>>>
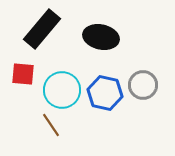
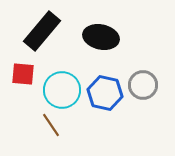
black rectangle: moved 2 px down
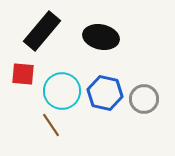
gray circle: moved 1 px right, 14 px down
cyan circle: moved 1 px down
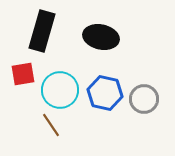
black rectangle: rotated 24 degrees counterclockwise
red square: rotated 15 degrees counterclockwise
cyan circle: moved 2 px left, 1 px up
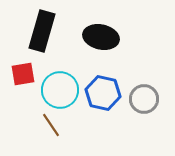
blue hexagon: moved 2 px left
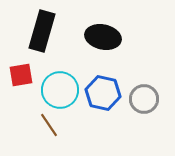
black ellipse: moved 2 px right
red square: moved 2 px left, 1 px down
brown line: moved 2 px left
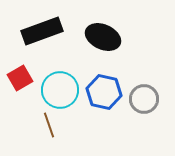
black rectangle: rotated 54 degrees clockwise
black ellipse: rotated 12 degrees clockwise
red square: moved 1 px left, 3 px down; rotated 20 degrees counterclockwise
blue hexagon: moved 1 px right, 1 px up
brown line: rotated 15 degrees clockwise
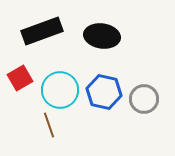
black ellipse: moved 1 px left, 1 px up; rotated 16 degrees counterclockwise
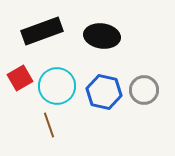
cyan circle: moved 3 px left, 4 px up
gray circle: moved 9 px up
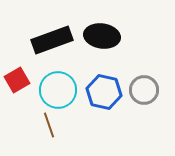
black rectangle: moved 10 px right, 9 px down
red square: moved 3 px left, 2 px down
cyan circle: moved 1 px right, 4 px down
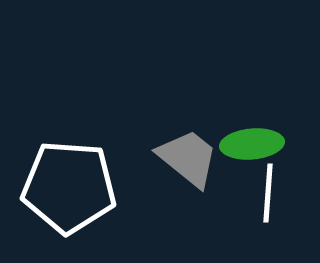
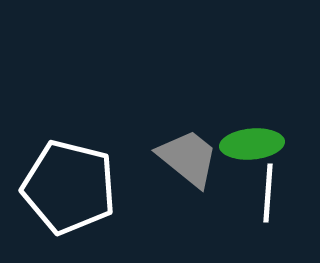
white pentagon: rotated 10 degrees clockwise
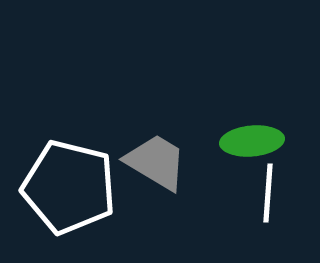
green ellipse: moved 3 px up
gray trapezoid: moved 32 px left, 4 px down; rotated 8 degrees counterclockwise
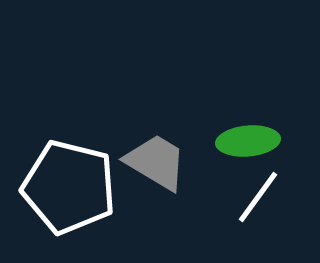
green ellipse: moved 4 px left
white line: moved 10 px left, 4 px down; rotated 32 degrees clockwise
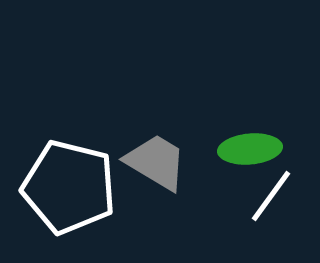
green ellipse: moved 2 px right, 8 px down
white line: moved 13 px right, 1 px up
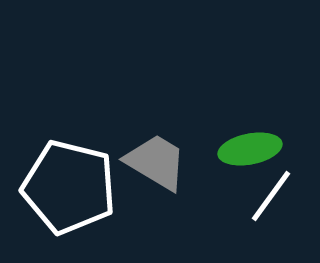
green ellipse: rotated 6 degrees counterclockwise
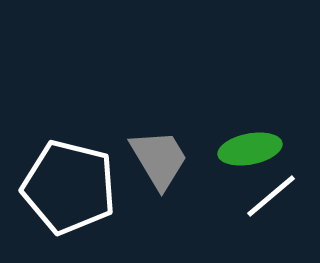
gray trapezoid: moved 3 px right, 3 px up; rotated 28 degrees clockwise
white line: rotated 14 degrees clockwise
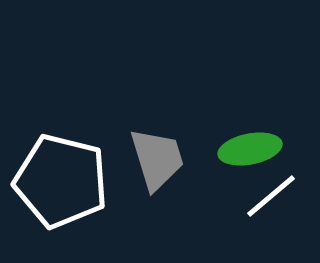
gray trapezoid: moved 2 px left; rotated 14 degrees clockwise
white pentagon: moved 8 px left, 6 px up
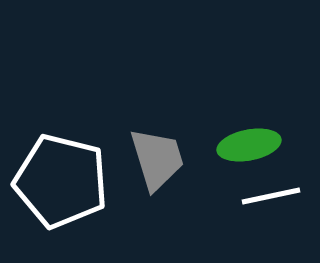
green ellipse: moved 1 px left, 4 px up
white line: rotated 28 degrees clockwise
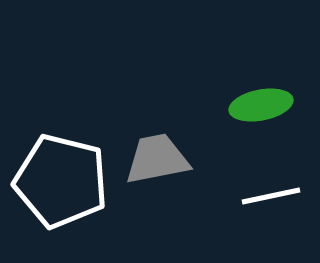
green ellipse: moved 12 px right, 40 px up
gray trapezoid: rotated 84 degrees counterclockwise
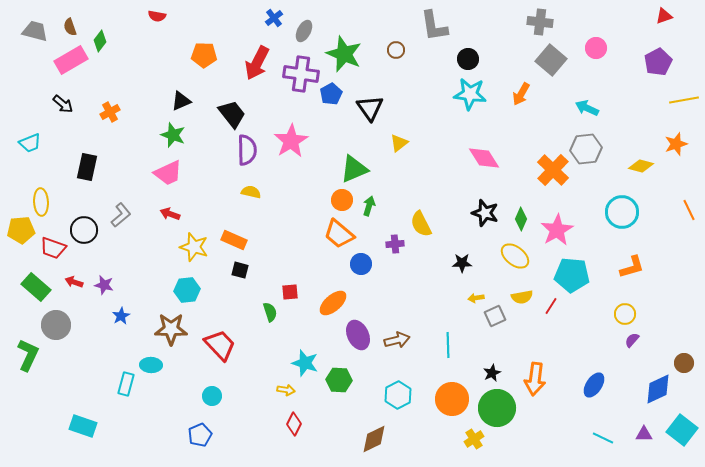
<<<
## Short task
Copy every line of the records above without changing a word, but leave out the pictures.

## Expected answer
black rectangle: moved 2 px down
gray circle: moved 1 px right, 14 px down
cyan circle: moved 1 px down
black rectangle: rotated 24 degrees counterclockwise
red square: rotated 15 degrees counterclockwise
cyan circle: moved 2 px left, 1 px up
blue hexagon: moved 2 px left
black ellipse: moved 2 px right
red square: moved 2 px left, 1 px down
brown line: moved 2 px left
black rectangle: rotated 54 degrees clockwise
black ellipse: rotated 12 degrees clockwise
red square: moved 1 px left, 3 px down; rotated 20 degrees counterclockwise
blue hexagon: moved 1 px right, 1 px up
brown line: rotated 15 degrees clockwise
black ellipse: moved 1 px left, 1 px up; rotated 16 degrees counterclockwise
cyan circle: moved 3 px left, 4 px up
gray circle: moved 9 px up
black rectangle: moved 10 px right, 9 px down
red square: moved 3 px left, 2 px down
cyan circle: moved 1 px right, 4 px down
white pentagon: rotated 10 degrees clockwise
green ellipse: moved 3 px up
gray trapezoid: moved 32 px left, 4 px down; rotated 8 degrees counterclockwise
green ellipse: moved 4 px left
white line: moved 10 px left, 4 px down; rotated 32 degrees clockwise
green ellipse: moved 2 px right, 8 px down
white line: moved 13 px right, 1 px up
green ellipse: rotated 6 degrees counterclockwise
gray trapezoid: moved 3 px right, 3 px up; rotated 28 degrees clockwise
white line: rotated 14 degrees clockwise
gray trapezoid: moved 2 px left; rotated 14 degrees clockwise
white pentagon: moved 8 px left, 6 px up
green ellipse: moved 1 px left, 4 px up
white line: rotated 28 degrees clockwise
green ellipse: moved 12 px right, 40 px up
gray trapezoid: rotated 84 degrees counterclockwise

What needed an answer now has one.